> [Task to carry out]: Between the line containing "orange trapezoid: rotated" and the line containing "yellow trapezoid at" lies a run of lines; give that run again exactly, with both of those lines, and nothing else from the entries below.

Records from a data collection:
◆ ◆ ◆ ◆ ◆ ◆ ◆

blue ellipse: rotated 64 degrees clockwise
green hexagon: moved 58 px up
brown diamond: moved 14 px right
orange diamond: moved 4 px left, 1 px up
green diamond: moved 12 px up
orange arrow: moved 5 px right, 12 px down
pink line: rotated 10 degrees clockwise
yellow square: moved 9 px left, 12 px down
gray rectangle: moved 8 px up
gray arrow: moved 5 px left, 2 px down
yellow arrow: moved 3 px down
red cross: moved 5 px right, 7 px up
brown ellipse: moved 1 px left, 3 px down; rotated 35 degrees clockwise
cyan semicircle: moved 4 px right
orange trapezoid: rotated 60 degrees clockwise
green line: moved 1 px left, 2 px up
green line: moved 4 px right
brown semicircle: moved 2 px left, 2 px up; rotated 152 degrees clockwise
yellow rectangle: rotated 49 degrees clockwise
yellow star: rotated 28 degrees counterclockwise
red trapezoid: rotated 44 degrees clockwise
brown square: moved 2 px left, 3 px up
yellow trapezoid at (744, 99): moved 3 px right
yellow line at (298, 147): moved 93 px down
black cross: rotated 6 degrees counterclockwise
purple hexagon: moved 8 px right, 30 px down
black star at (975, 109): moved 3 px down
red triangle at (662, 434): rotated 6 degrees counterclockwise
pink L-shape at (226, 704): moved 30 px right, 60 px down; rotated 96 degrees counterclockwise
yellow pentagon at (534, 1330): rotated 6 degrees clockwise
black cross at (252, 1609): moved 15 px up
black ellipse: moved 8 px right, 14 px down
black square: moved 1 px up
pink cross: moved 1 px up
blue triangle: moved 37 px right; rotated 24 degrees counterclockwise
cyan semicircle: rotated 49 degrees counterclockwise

◆ ◆ ◆ ◆ ◆ ◆ ◆

> [Reply]:
orange trapezoid: rotated 60 degrees clockwise
green line: moved 1 px left, 2 px up
green line: moved 4 px right
brown semicircle: moved 2 px left, 2 px up; rotated 152 degrees clockwise
yellow rectangle: rotated 49 degrees clockwise
yellow star: rotated 28 degrees counterclockwise
red trapezoid: rotated 44 degrees clockwise
brown square: moved 2 px left, 3 px up
yellow trapezoid at (744, 99): moved 3 px right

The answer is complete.